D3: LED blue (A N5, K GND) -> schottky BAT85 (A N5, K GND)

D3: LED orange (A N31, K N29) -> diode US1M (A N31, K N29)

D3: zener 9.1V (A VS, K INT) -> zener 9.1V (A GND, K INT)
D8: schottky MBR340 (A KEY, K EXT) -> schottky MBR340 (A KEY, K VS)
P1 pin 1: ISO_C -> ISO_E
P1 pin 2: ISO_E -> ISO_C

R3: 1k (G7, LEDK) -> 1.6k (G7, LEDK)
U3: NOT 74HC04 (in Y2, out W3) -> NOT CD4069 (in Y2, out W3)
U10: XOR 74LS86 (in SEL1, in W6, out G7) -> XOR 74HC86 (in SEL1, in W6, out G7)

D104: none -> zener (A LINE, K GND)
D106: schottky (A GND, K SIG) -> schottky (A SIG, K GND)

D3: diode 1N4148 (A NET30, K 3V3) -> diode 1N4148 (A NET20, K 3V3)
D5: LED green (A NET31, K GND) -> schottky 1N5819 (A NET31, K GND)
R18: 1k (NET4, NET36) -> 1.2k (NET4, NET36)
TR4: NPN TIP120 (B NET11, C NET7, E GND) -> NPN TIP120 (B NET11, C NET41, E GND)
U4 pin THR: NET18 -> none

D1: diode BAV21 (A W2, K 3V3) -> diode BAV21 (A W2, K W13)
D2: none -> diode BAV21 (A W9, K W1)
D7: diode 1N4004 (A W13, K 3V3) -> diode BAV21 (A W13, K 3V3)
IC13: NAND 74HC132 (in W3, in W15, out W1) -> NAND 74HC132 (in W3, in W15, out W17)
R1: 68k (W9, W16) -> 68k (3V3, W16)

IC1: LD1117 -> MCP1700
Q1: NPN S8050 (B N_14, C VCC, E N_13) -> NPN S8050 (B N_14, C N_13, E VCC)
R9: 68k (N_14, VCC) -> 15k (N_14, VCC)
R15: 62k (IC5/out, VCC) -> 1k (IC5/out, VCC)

§ §

- What you need to do
With the line that has "U4 pin THR: NET18 -> none" as the first and the line that has "IC13: NAND 74HC132" as the last, repeat exactly that run of lines above and no more.

- Reply
U4 pin THR: NET18 -> none

D1: diode BAV21 (A W2, K 3V3) -> diode BAV21 (A W2, K W13)
D2: none -> diode BAV21 (A W9, K W1)
D7: diode 1N4004 (A W13, K 3V3) -> diode BAV21 (A W13, K 3V3)
IC13: NAND 74HC132 (in W3, in W15, out W1) -> NAND 74HC132 (in W3, in W15, out W17)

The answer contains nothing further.